* **Extracted material**:

========================

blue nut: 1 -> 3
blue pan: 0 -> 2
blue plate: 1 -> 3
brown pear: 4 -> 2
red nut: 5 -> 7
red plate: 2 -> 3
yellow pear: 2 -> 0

========================

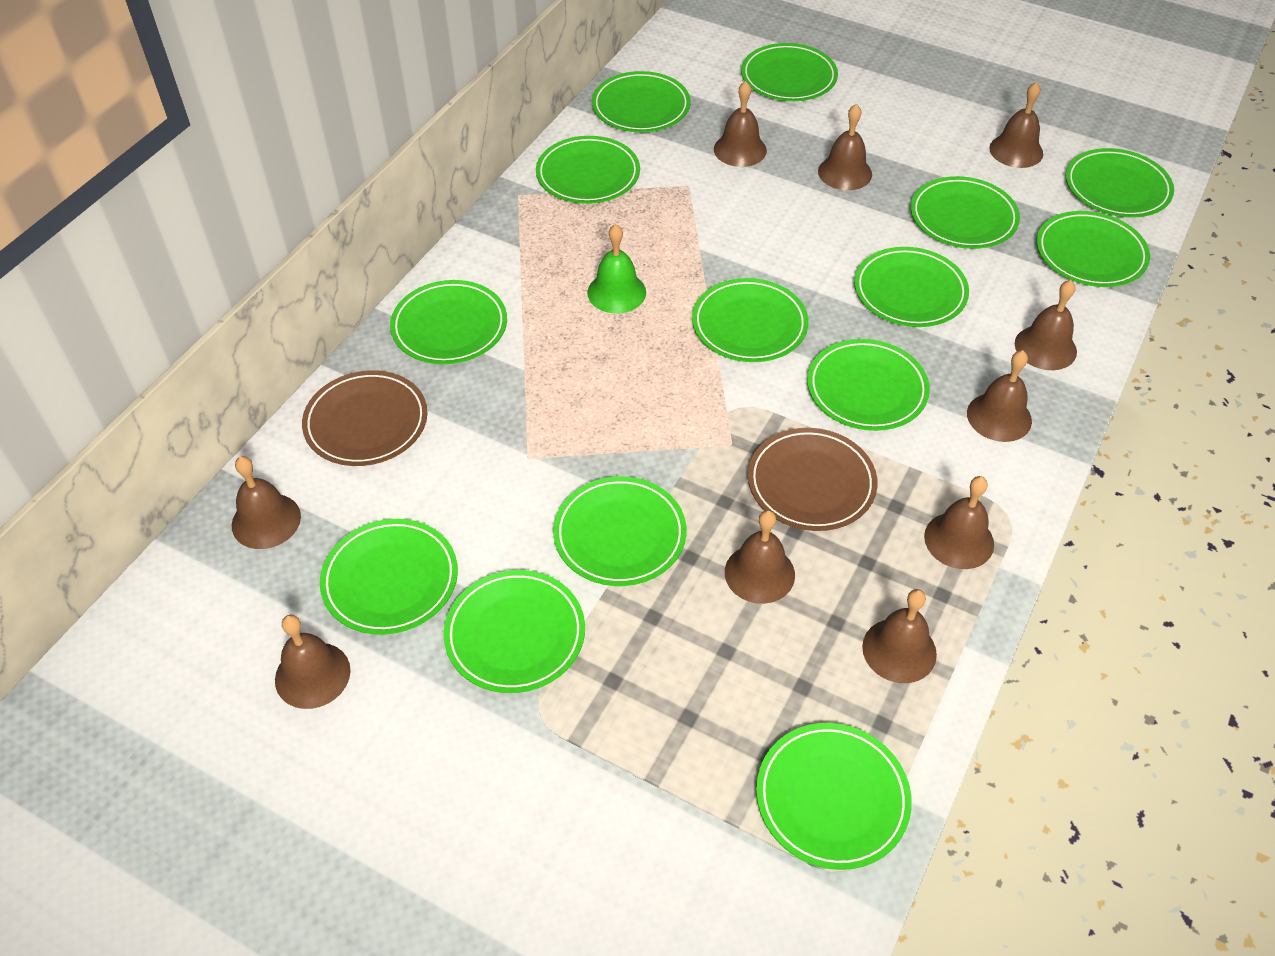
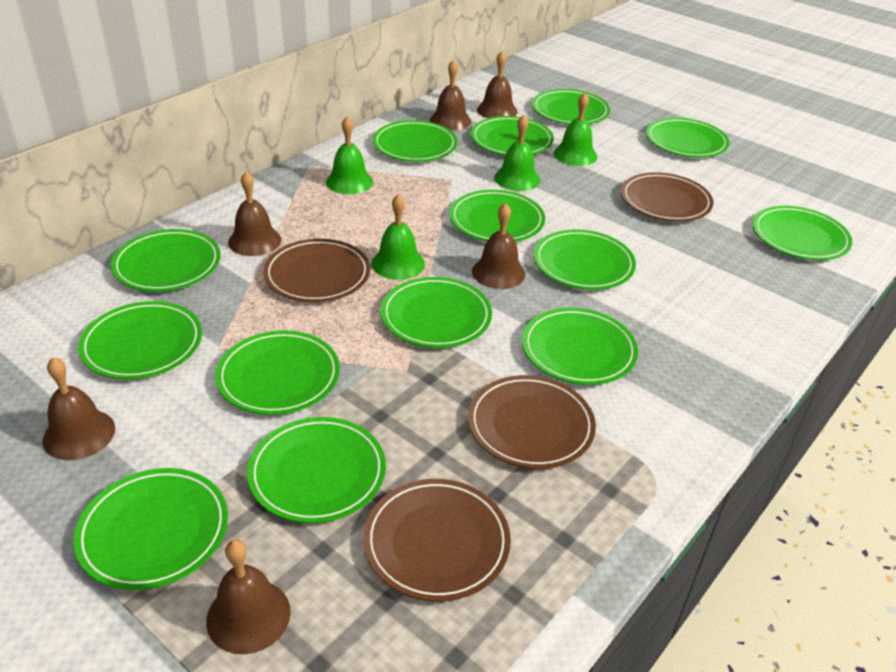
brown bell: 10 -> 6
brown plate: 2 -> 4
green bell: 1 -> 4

========================

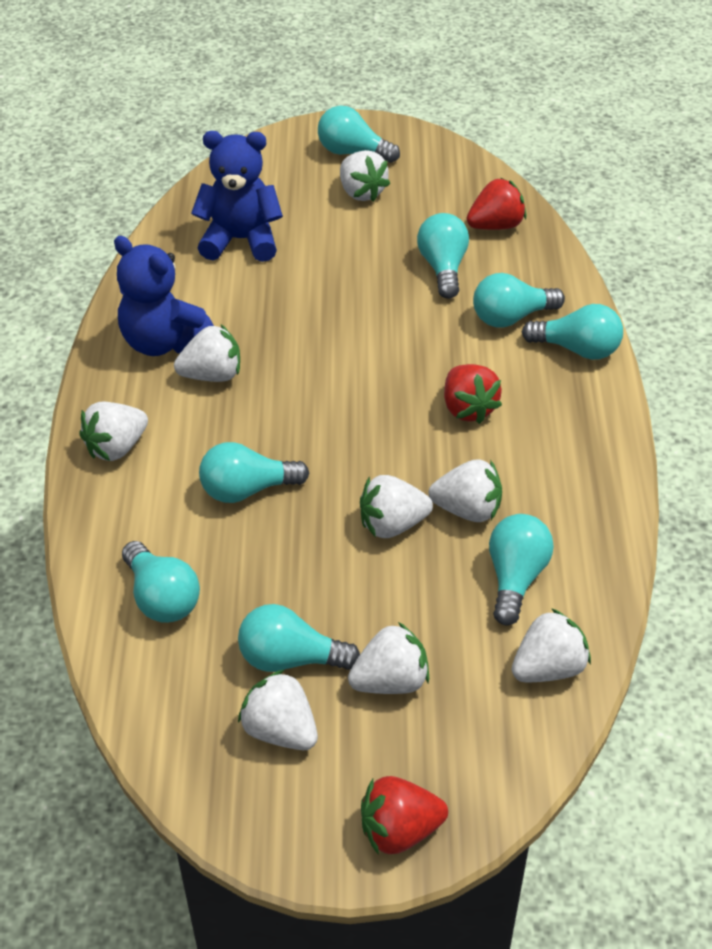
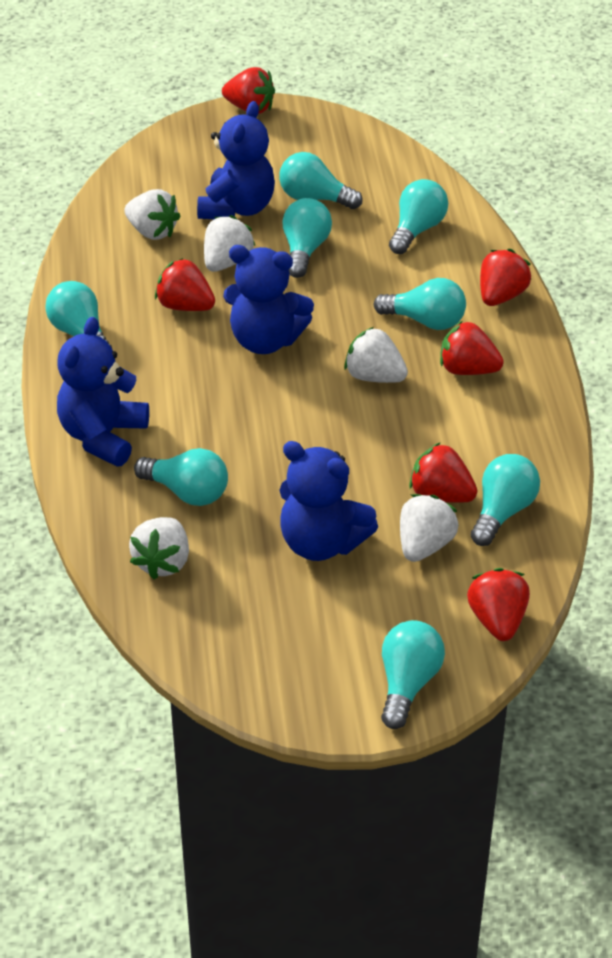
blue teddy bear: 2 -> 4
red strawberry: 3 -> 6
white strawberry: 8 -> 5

========================

* **Brief**: Word for word, restate the lines above from the line containing "brown pear: 4 -> 2" through the line containing "yellow pear: 2 -> 0", with both included and nothing else.

* **Solution to the exercise**:
brown pear: 4 -> 2
red nut: 5 -> 7
red plate: 2 -> 3
yellow pear: 2 -> 0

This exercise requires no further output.